EXERCISE OBJECTIVE: Your answer should be one number: how many lines of the records hold the string "turquoise".

RECORDS SUPPLIED:
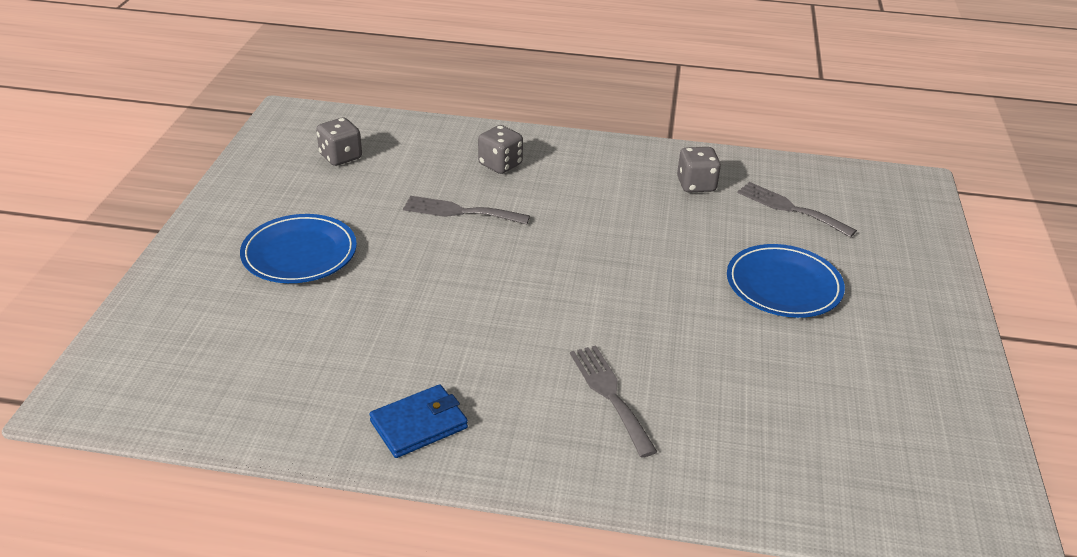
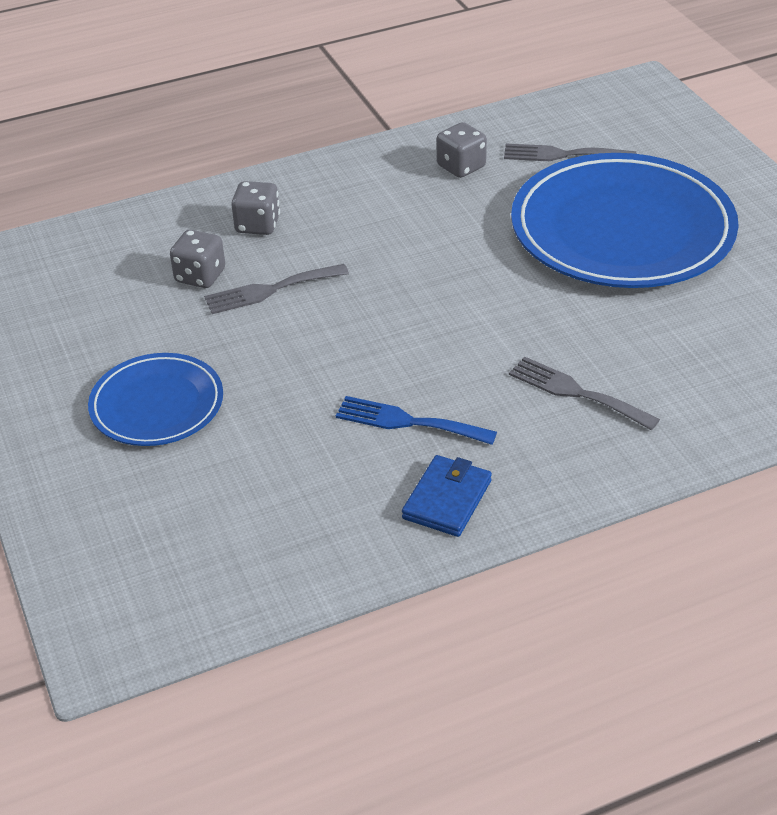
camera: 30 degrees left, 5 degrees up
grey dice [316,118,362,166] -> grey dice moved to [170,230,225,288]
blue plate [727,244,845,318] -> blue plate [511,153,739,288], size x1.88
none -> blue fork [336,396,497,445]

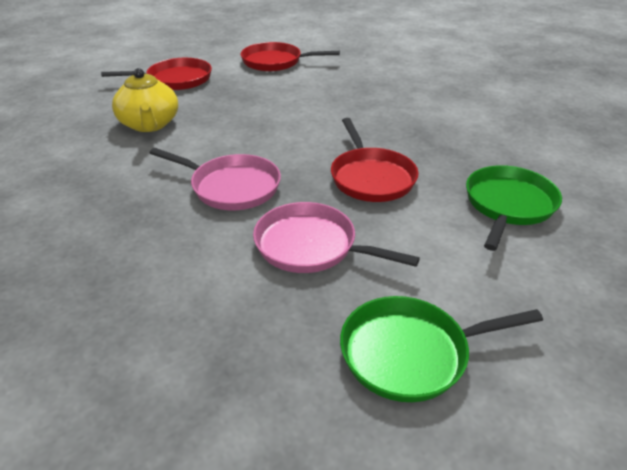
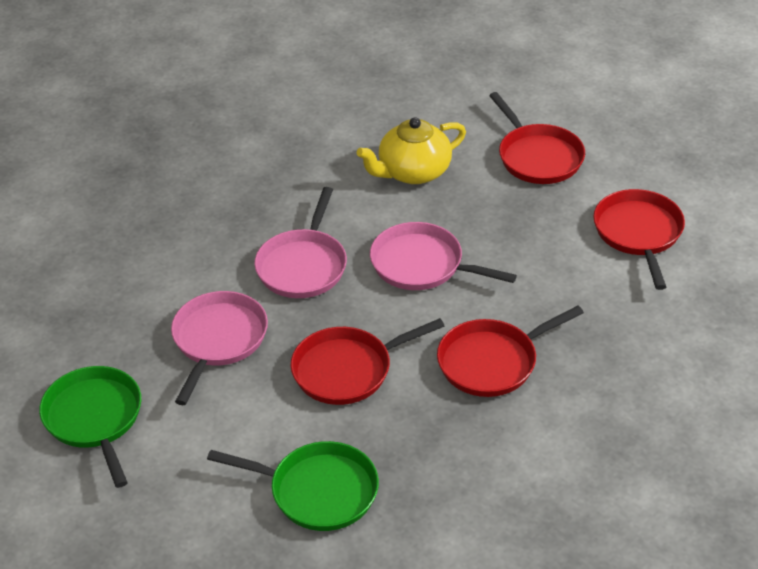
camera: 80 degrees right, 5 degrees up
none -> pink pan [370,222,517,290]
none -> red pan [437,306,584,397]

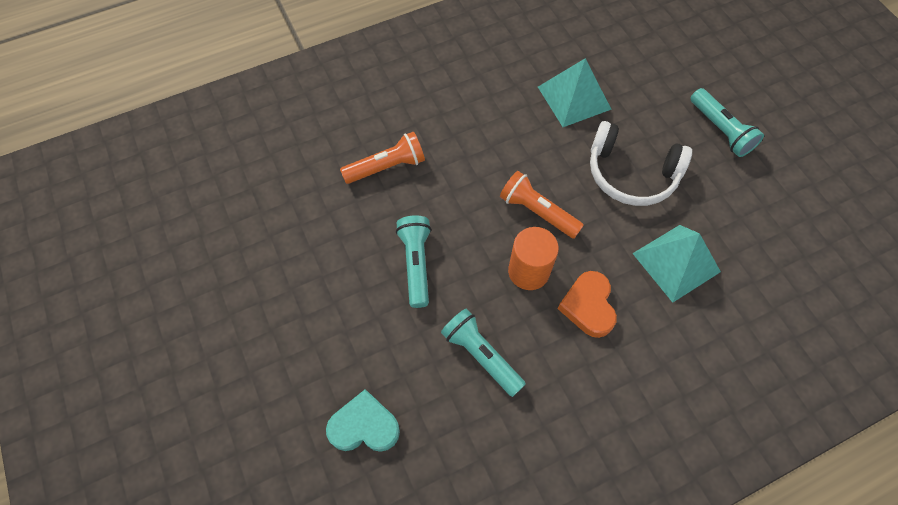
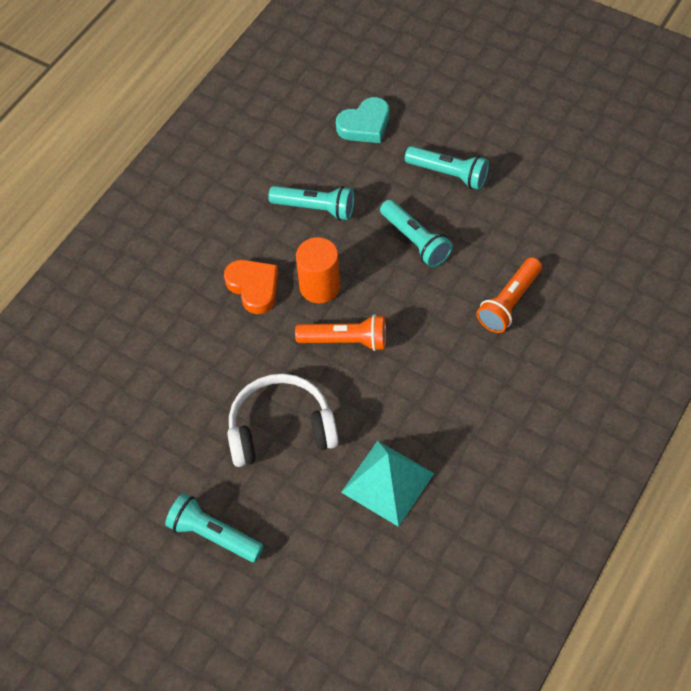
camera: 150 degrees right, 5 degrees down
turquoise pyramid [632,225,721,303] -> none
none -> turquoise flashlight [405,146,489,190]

--

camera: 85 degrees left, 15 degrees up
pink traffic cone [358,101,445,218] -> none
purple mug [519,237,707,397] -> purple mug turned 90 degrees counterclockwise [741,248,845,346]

ANSWER TO THIS PROBLEM: 2